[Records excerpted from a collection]
● ● ● ● ● ● ●

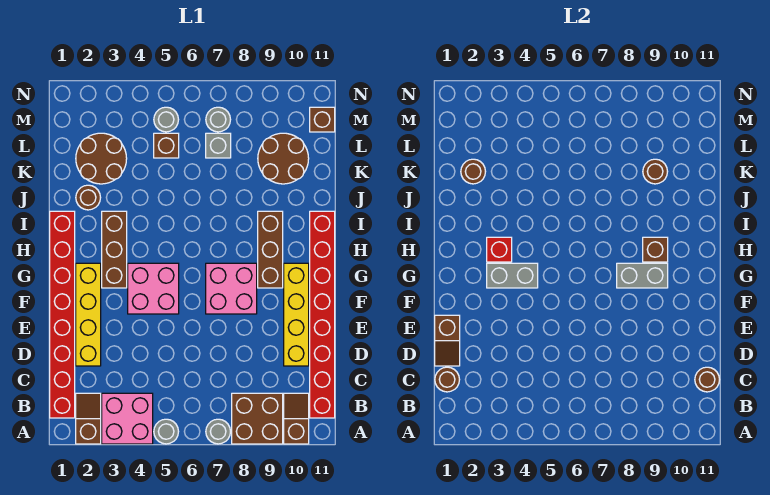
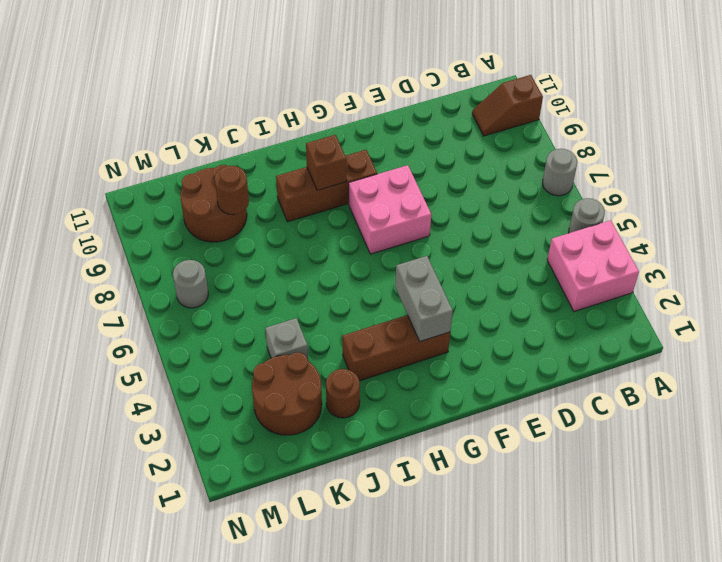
grey 1x1 brick [265,318,308,359] -> grey 1x1 brick moved to [206,133,231,158]
none -> brown 1x2 slope [76,393,101,444]
none -> brown 2x2 brick [232,393,283,444]
none -> red 1x8 brick [50,211,75,418]
none -> red 1x8 brick [310,211,335,418]

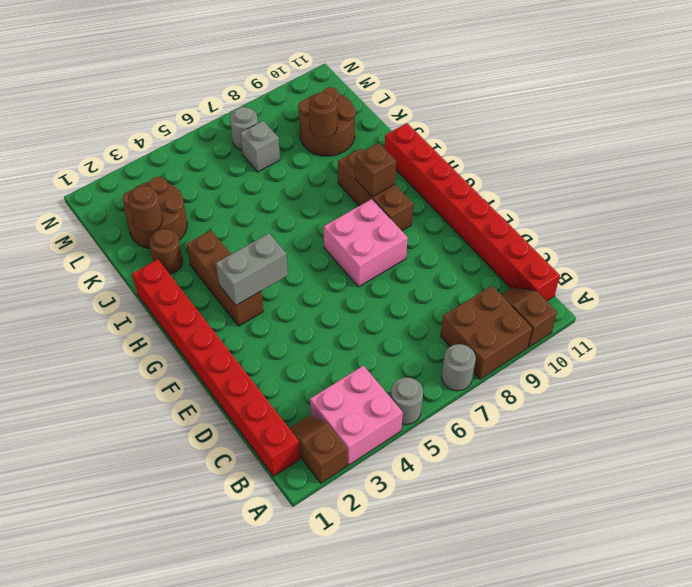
none -> yellow 1x4 brick [76,263,101,366]
none -> yellow 1x4 brick [284,263,309,366]
none -> pink 2x2 brick [128,263,179,314]
none -> brown 1x1 brick [154,133,179,158]

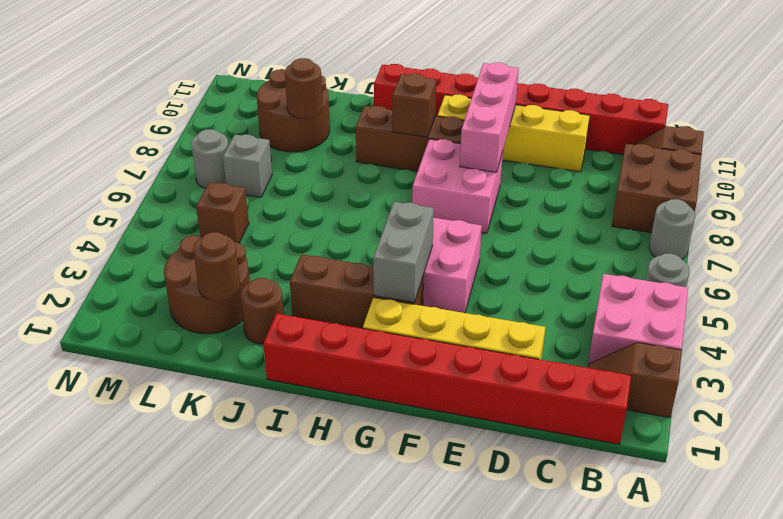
pink 1x3 brick [460,62,519,172] -> none
none -> grey 1x1 round brick [154,107,179,132]
none -> brown 1x1 brick [310,107,335,132]
none -> brown 1x1 round brick [435,367,460,392]
none -> brown 1x1 round brick [695,367,720,392]

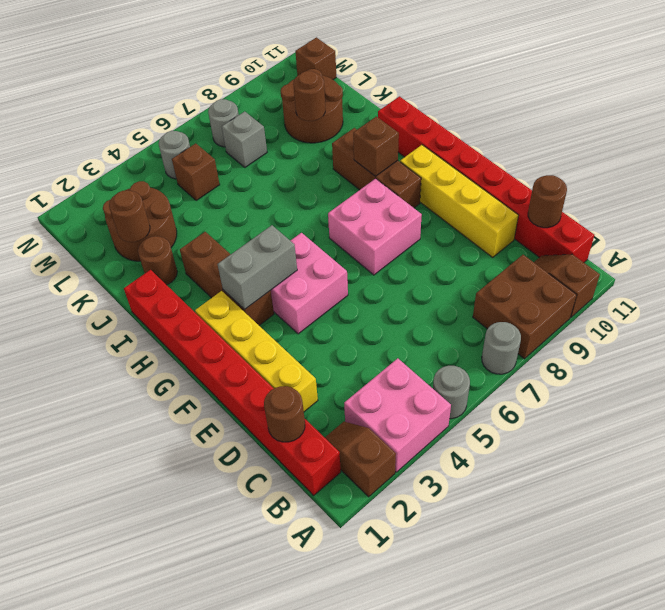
none -> brown 1x2 slope [435,315,460,366]
none -> grey 1x2 brick [617,263,668,288]
none -> red 1x1 brick [487,237,512,262]

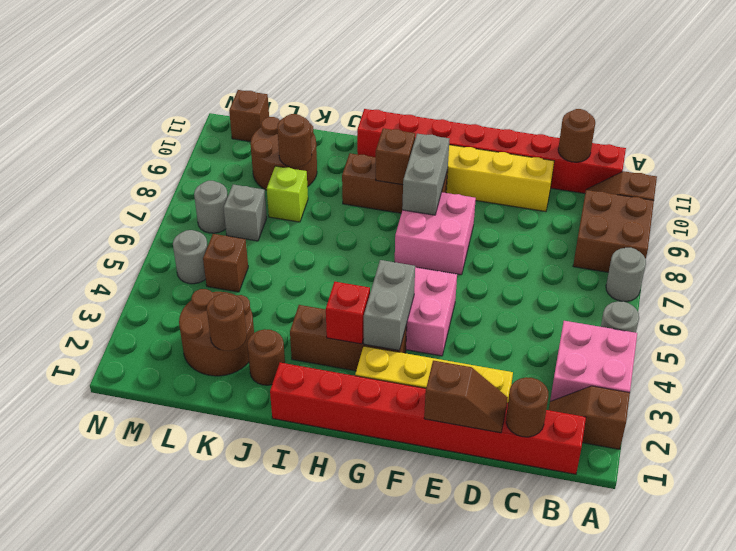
lime 1x1 brick [267,166,308,222] -> none

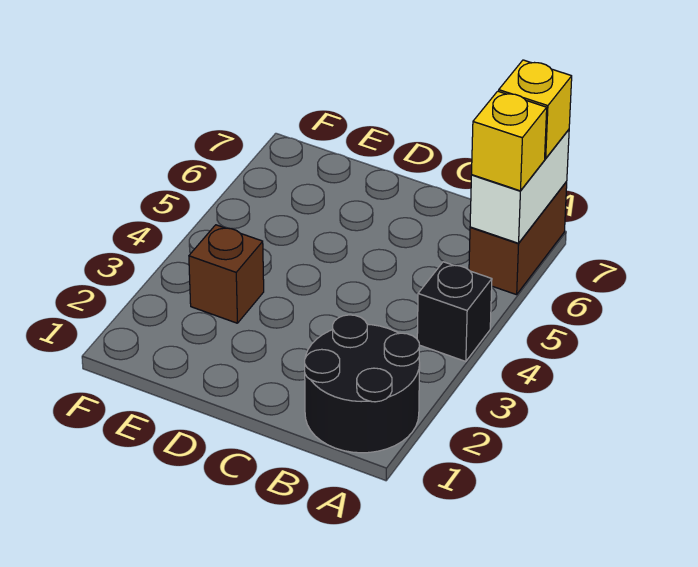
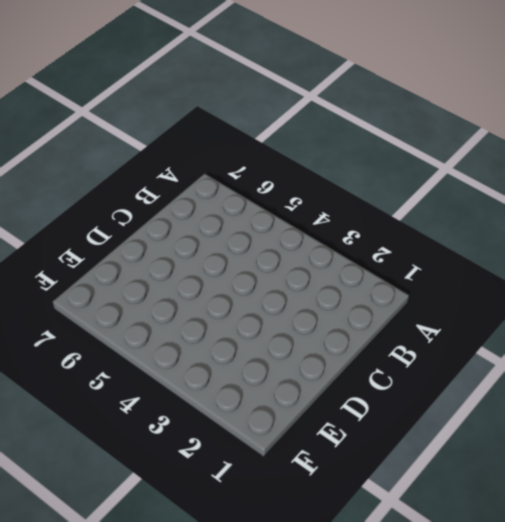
none -> black 2x2 round brick [305,315,420,453]
none -> black 1x1 brick [417,262,492,362]

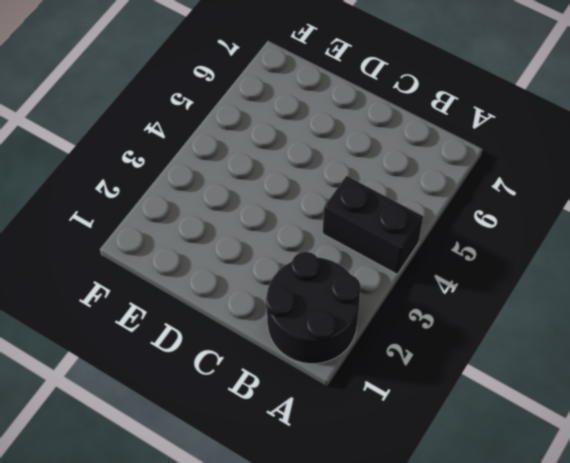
black 1x2 brick [323,176,423,274] -> black 1x1 brick [417,262,492,362]
none -> brown 1x2 brick [469,182,567,295]
none -> brown 1x1 brick [189,225,264,323]

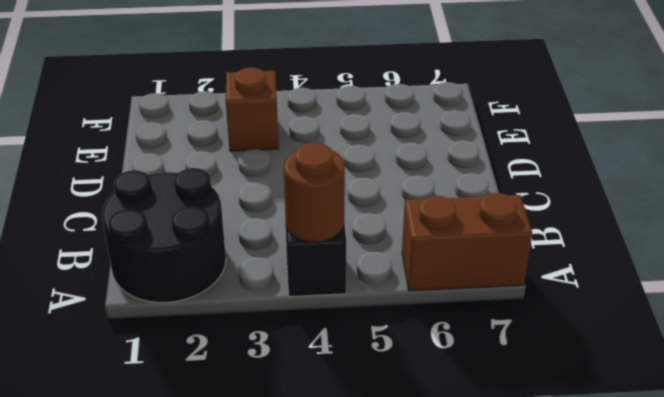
brown 1x1 round brick [284,143,345,242] -> none
none -> white 1x2 brick [470,130,569,243]
none -> yellow 1x1 brick [472,91,547,191]

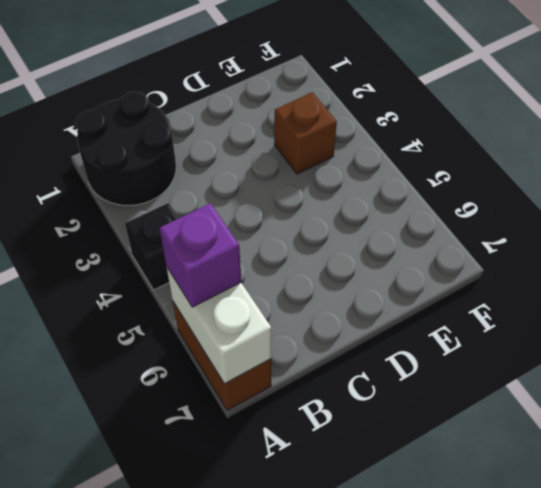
purple 1x1 brick [160,203,241,307] -> yellow 1x1 brick [472,91,547,191]
none -> yellow 1x1 brick [499,60,572,159]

● ● ● ● ● ● ●

> **What you are asked to do**
Please print exactly the lines from the one holding "none -> black 2x2" through the final line of the data above, including both, and skip all pictures.

> **Exercise response**
none -> black 2x2 round brick [305,315,420,453]
none -> black 1x1 brick [417,262,492,362]

black 1x2 brick [323,176,423,274] -> black 1x1 brick [417,262,492,362]
none -> brown 1x2 brick [469,182,567,295]
none -> brown 1x1 brick [189,225,264,323]

brown 1x1 round brick [284,143,345,242] -> none
none -> white 1x2 brick [470,130,569,243]
none -> yellow 1x1 brick [472,91,547,191]

purple 1x1 brick [160,203,241,307] -> yellow 1x1 brick [472,91,547,191]
none -> yellow 1x1 brick [499,60,572,159]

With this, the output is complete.